Down to the final line, print the records below exactly and without pictures.

Data for this exercise

== Segment start ==

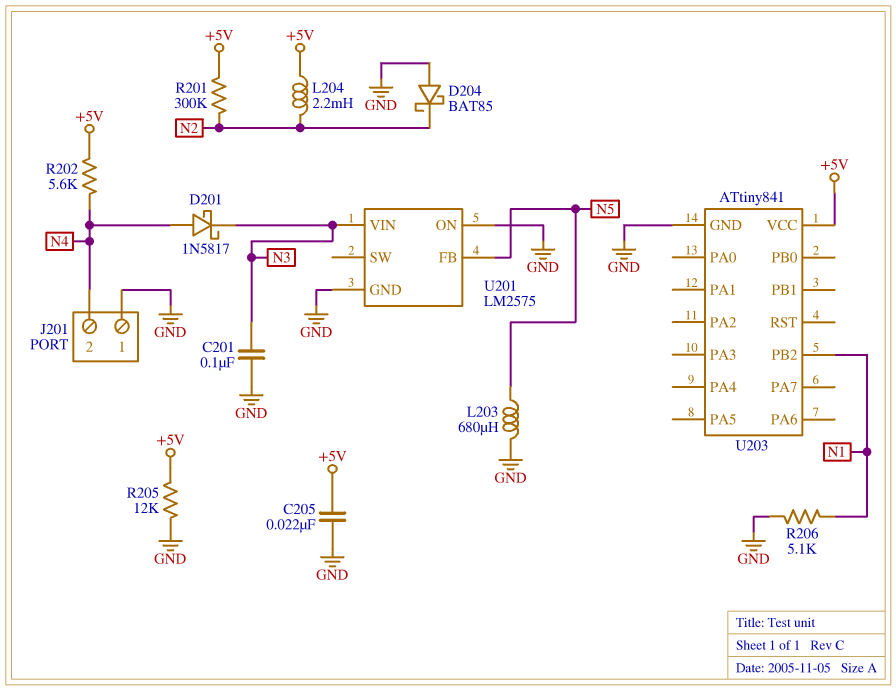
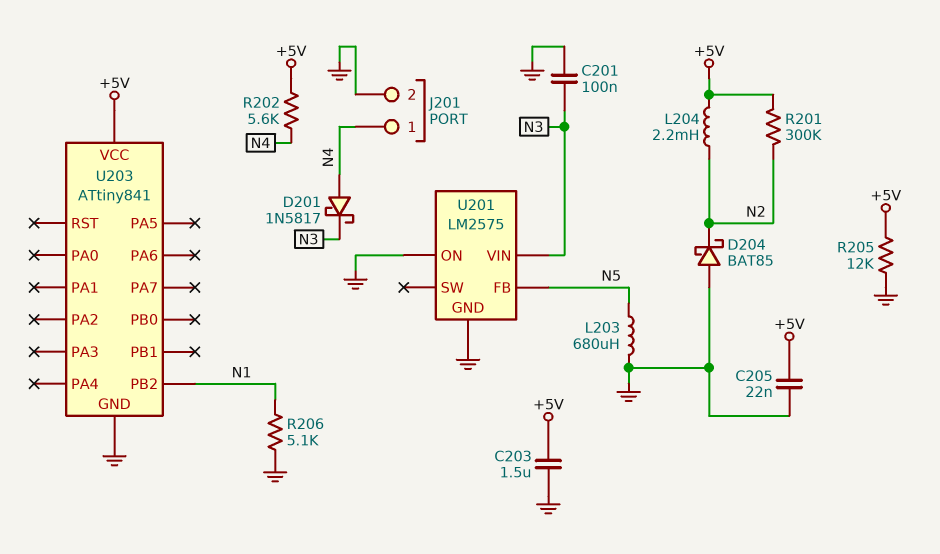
C203: none -> 1.5uF (+5V, GND)
J201 pin 1: GND -> N4
J201 pin 2: N4 -> GND

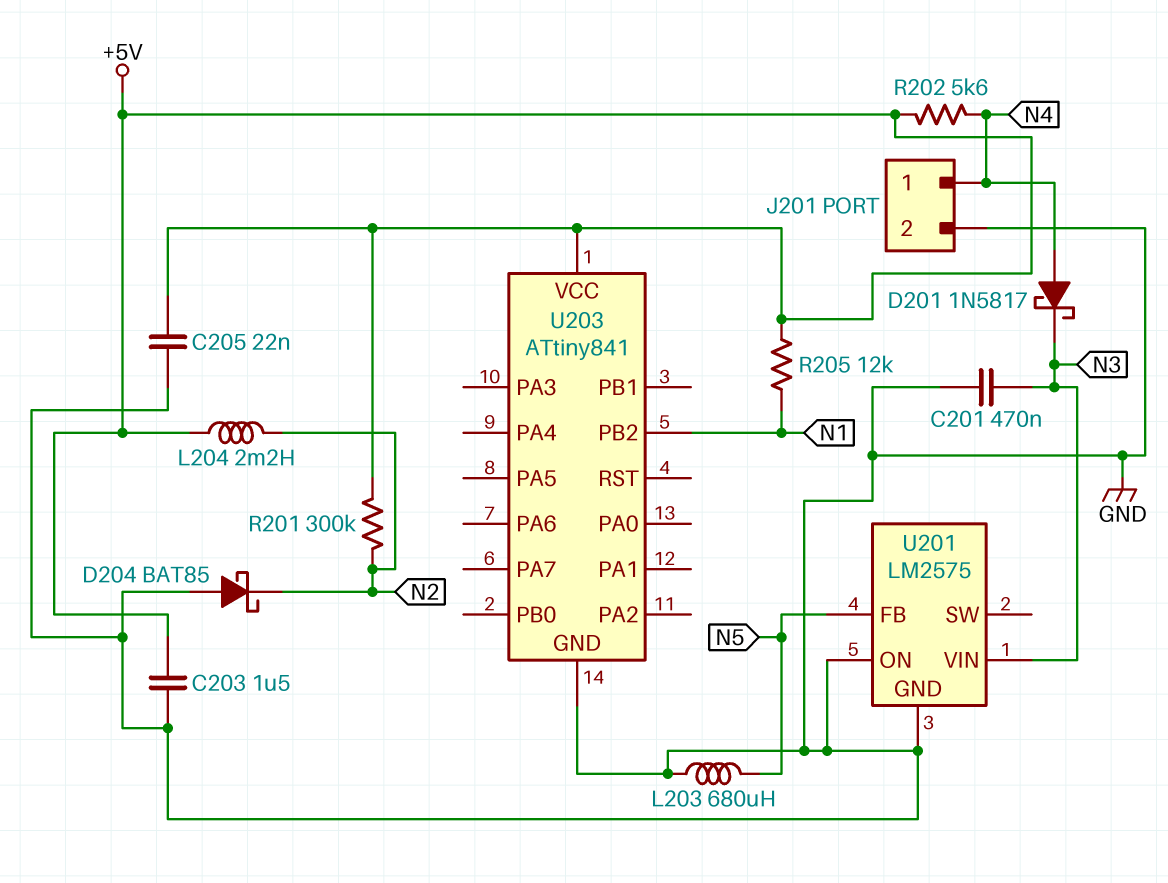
C201: 100nF (GND, N3) -> 470nF (GND, N3)
R205: 12k (+5V, GND) -> 12k (+5V, N1)
R206: 5.1k (GND, N1) -> none

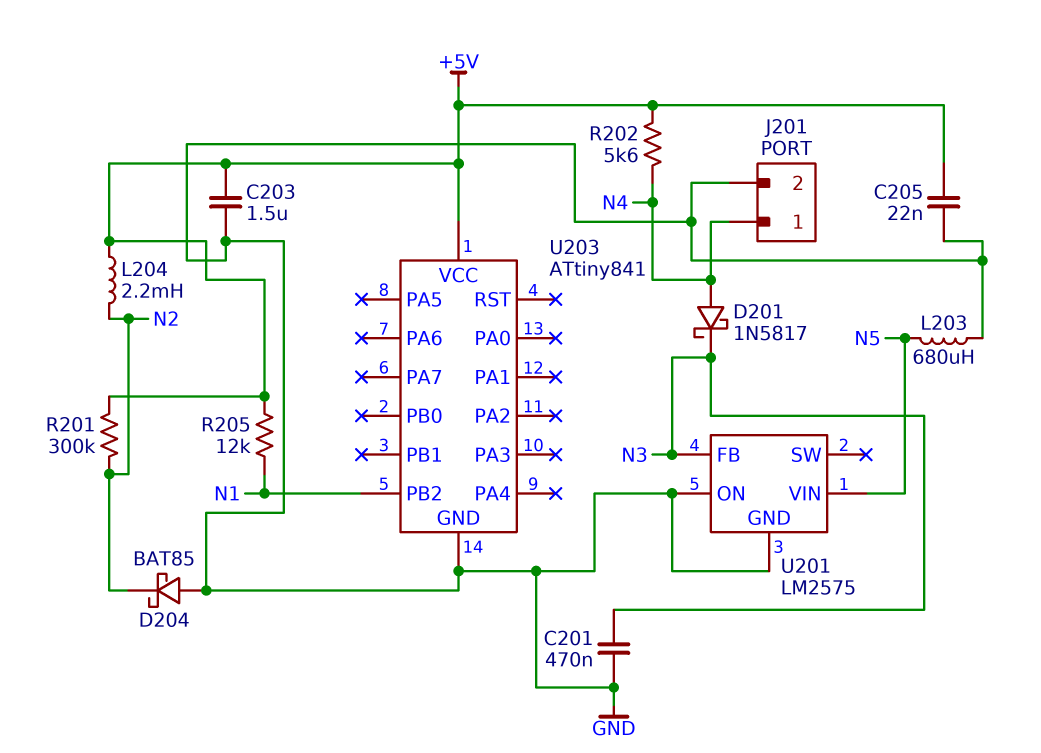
U201 pin FB: N5 -> N3
U201 pin VIN: N3 -> N5

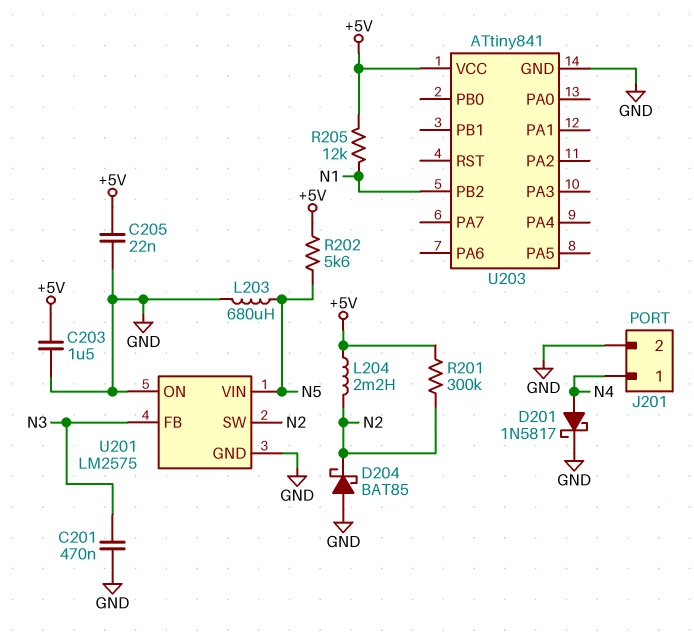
D201: schottky 1N5817 (A N4, K N3) -> schottky 1N5817 (A N4, K GND)
R202: 5.6k (+5V, N4) -> 5.6k (+5V, N5)
U201 pin SW: none -> N2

== Segment end ==

Task response
C203: none -> 1.5uF (+5V, GND)
J201 pin 1: GND -> N4
J201 pin 2: N4 -> GND

C201: 100nF (GND, N3) -> 470nF (GND, N3)
R205: 12k (+5V, GND) -> 12k (+5V, N1)
R206: 5.1k (GND, N1) -> none

U201 pin FB: N5 -> N3
U201 pin VIN: N3 -> N5

D201: schottky 1N5817 (A N4, K N3) -> schottky 1N5817 (A N4, K GND)
R202: 5.6k (+5V, N4) -> 5.6k (+5V, N5)
U201 pin SW: none -> N2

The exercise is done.